- **LISTING**

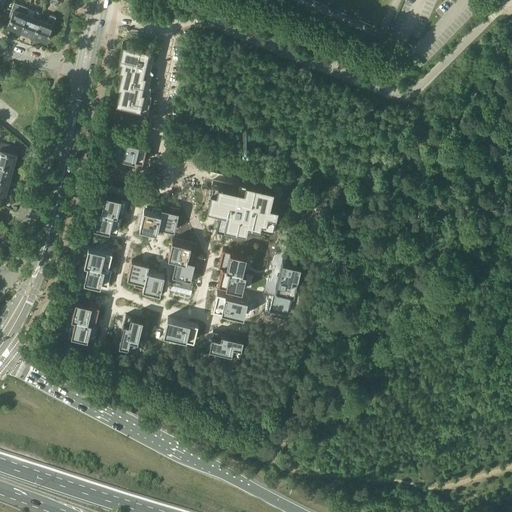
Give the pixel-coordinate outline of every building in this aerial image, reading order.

--

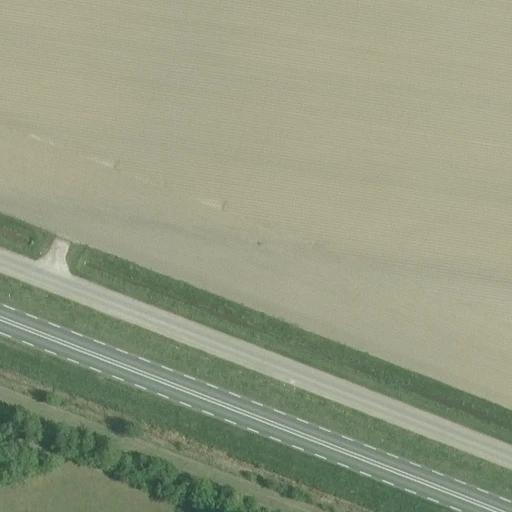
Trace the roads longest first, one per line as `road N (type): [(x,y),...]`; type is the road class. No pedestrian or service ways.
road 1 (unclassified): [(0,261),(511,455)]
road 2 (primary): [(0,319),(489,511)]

---

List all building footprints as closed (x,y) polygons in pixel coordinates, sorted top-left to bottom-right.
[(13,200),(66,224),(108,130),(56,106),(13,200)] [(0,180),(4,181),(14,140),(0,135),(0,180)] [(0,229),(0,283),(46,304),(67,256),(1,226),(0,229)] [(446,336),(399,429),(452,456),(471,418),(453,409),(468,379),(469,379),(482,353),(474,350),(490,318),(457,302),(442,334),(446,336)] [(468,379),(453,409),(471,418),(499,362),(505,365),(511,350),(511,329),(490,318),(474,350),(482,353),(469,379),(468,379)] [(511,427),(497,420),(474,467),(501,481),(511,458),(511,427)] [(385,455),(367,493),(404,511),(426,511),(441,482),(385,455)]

- **TASK REQUIREMENTS**
Count the lines in the rows above, answers included, that contain the string "road". Give only the number.

- **SOLUTION FOR THIS TASK**
3